═══ Supplied information
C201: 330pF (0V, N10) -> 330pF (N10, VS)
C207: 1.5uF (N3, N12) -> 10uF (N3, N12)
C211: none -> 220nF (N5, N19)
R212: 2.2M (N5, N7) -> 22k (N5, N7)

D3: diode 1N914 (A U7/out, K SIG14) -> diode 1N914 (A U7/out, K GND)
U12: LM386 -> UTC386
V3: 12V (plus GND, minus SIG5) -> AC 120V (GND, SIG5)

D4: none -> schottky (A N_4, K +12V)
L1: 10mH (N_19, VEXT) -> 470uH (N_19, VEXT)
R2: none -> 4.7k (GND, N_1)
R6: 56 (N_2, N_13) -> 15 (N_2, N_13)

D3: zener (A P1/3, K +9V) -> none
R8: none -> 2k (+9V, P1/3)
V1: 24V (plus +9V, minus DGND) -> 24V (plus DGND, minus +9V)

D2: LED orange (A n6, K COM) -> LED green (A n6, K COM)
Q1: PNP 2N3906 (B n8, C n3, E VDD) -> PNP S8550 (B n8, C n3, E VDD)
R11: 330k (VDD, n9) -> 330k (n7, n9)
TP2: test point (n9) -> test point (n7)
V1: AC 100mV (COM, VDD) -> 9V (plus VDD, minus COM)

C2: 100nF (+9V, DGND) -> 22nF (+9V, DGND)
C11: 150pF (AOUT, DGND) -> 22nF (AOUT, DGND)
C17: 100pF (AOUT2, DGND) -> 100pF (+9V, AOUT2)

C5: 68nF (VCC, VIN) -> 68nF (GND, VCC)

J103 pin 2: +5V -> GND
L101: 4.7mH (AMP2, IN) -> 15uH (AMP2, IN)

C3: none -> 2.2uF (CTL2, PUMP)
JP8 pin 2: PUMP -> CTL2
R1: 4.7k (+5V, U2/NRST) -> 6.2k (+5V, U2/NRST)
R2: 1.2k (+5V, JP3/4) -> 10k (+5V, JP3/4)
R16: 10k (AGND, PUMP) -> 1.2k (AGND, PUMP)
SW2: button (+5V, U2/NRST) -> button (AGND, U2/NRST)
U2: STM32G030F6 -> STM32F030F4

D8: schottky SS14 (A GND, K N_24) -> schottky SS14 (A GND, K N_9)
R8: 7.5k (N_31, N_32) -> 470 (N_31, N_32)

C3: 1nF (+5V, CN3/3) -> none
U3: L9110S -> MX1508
══════
What the task asks:
Starting with the first line of the entries, transcribe every line up to and including the one with "D3: zener (A P1/3, K +9V) -> none".

Result of this exercise:
C201: 330pF (0V, N10) -> 330pF (N10, VS)
C207: 1.5uF (N3, N12) -> 10uF (N3, N12)
C211: none -> 220nF (N5, N19)
R212: 2.2M (N5, N7) -> 22k (N5, N7)

D3: diode 1N914 (A U7/out, K SIG14) -> diode 1N914 (A U7/out, K GND)
U12: LM386 -> UTC386
V3: 12V (plus GND, minus SIG5) -> AC 120V (GND, SIG5)

D4: none -> schottky (A N_4, K +12V)
L1: 10mH (N_19, VEXT) -> 470uH (N_19, VEXT)
R2: none -> 4.7k (GND, N_1)
R6: 56 (N_2, N_13) -> 15 (N_2, N_13)

D3: zener (A P1/3, K +9V) -> none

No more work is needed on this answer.